Your assignment: Return, exactly as written, all lines from the line containing "purple cross: rotated 4 degrees clockwise" to the end of the entries below, with both ends included.
[Start of section]
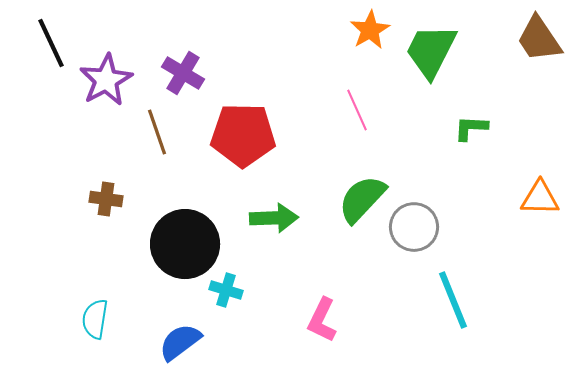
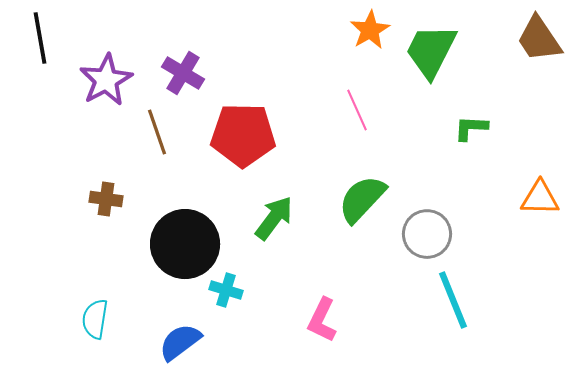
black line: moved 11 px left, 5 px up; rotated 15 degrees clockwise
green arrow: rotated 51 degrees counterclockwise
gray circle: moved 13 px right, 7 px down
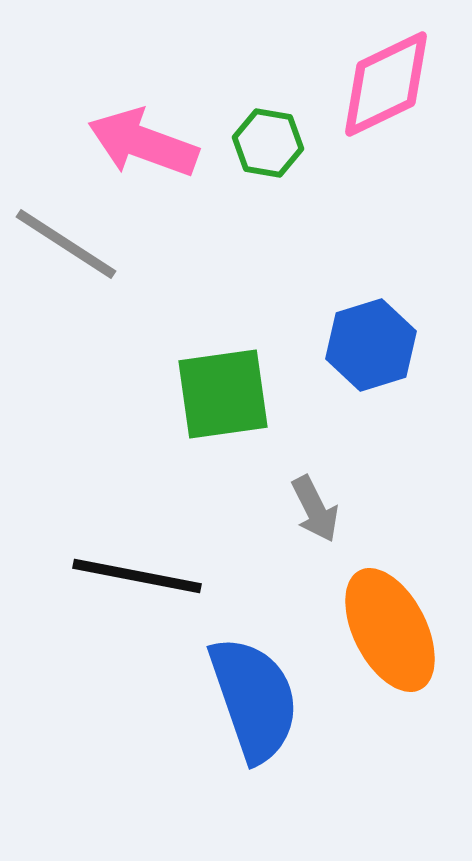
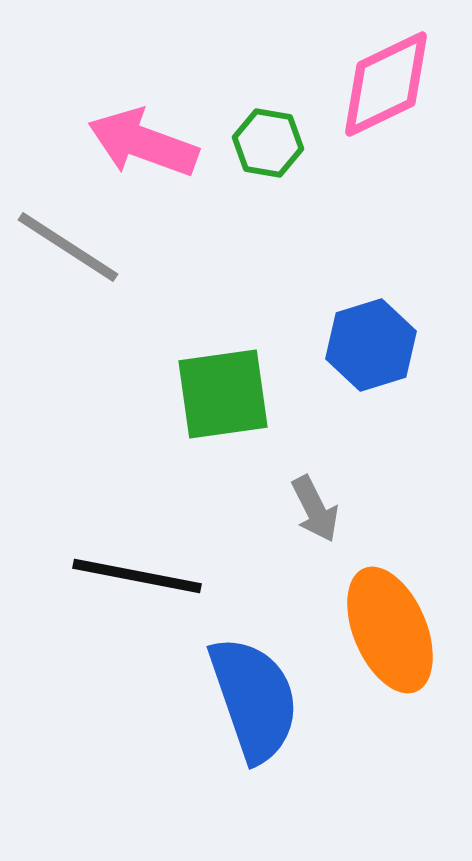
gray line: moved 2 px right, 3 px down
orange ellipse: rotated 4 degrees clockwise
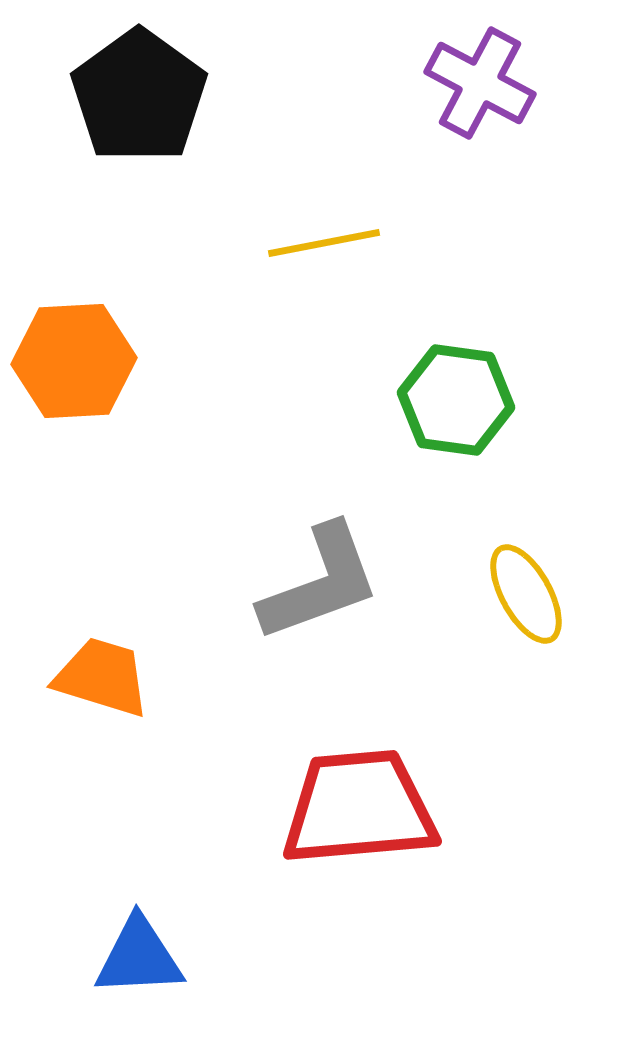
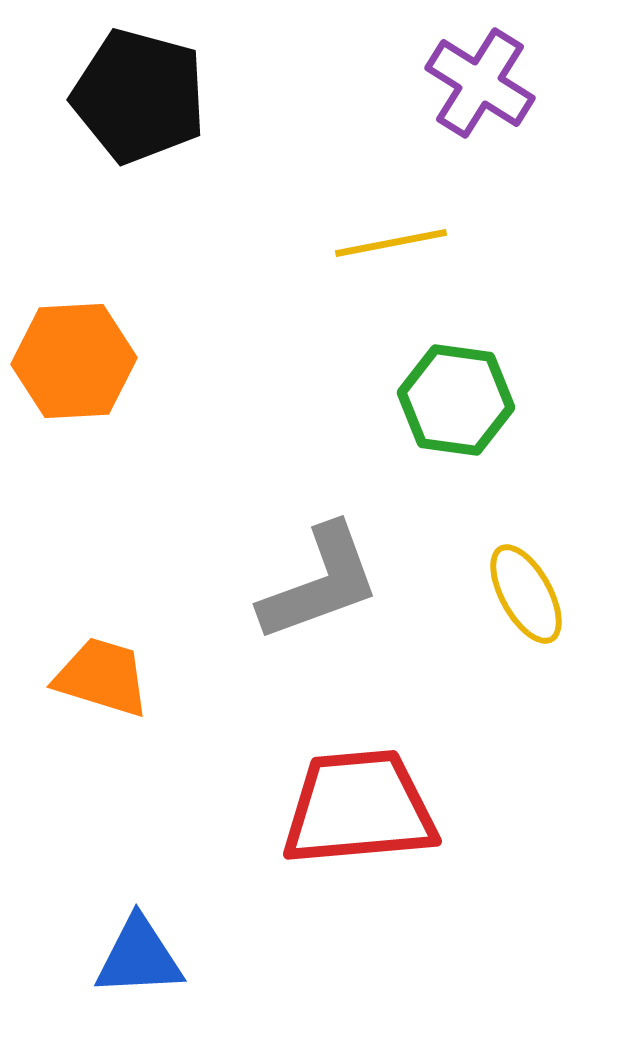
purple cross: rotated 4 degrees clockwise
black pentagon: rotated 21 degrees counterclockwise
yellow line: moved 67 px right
[End of section]
Response:
purple cross: rotated 4 degrees clockwise
black pentagon: rotated 21 degrees counterclockwise
yellow line: moved 67 px right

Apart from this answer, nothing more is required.